Would you give the number of lines below in which the string "robot" appears? Nothing else is needed.

**** Data to examine ****

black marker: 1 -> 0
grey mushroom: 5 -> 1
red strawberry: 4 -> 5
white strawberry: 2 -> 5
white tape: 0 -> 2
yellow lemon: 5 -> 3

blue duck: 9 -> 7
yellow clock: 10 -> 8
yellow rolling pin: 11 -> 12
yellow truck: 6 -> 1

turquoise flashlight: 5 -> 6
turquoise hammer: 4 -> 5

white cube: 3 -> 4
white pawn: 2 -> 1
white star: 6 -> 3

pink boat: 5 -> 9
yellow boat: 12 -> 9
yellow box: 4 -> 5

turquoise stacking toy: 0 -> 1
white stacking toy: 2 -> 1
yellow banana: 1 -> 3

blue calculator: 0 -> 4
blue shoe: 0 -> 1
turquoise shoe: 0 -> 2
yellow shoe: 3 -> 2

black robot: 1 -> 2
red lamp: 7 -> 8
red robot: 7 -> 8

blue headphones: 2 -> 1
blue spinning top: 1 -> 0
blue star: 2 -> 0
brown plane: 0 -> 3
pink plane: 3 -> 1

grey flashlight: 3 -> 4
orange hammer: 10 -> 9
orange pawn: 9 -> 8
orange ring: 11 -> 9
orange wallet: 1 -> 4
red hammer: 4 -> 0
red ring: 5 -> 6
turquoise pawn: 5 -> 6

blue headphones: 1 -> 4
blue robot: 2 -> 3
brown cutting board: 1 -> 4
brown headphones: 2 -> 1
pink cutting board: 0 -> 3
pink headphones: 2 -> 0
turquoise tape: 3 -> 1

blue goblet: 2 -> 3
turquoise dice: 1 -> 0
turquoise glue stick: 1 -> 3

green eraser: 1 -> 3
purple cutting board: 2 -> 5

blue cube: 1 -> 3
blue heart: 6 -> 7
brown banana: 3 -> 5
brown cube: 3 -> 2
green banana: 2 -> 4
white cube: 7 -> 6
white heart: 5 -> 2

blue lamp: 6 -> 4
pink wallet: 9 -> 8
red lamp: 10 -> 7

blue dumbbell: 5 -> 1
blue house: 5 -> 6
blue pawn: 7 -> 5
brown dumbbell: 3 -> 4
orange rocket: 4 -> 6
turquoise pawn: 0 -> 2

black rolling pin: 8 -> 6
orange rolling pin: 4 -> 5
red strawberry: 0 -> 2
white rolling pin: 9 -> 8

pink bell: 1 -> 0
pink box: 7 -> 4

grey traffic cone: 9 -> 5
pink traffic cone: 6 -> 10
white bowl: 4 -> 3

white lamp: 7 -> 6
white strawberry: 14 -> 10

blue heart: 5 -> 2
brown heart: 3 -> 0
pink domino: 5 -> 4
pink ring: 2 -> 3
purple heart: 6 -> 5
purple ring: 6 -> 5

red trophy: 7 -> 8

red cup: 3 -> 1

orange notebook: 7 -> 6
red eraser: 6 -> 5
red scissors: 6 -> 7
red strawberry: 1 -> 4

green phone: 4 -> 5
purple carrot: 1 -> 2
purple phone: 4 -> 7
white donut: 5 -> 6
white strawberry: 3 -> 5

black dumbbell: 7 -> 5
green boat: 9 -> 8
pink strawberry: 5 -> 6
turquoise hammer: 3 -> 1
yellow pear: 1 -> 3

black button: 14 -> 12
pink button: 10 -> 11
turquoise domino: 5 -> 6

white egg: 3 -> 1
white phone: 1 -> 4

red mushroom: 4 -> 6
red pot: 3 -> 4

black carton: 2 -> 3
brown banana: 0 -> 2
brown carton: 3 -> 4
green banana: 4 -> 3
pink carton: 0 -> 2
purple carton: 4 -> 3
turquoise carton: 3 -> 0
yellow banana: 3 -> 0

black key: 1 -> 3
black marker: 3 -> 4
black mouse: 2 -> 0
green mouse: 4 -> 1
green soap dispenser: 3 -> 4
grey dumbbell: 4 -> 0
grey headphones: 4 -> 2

****

**Expected answer**
3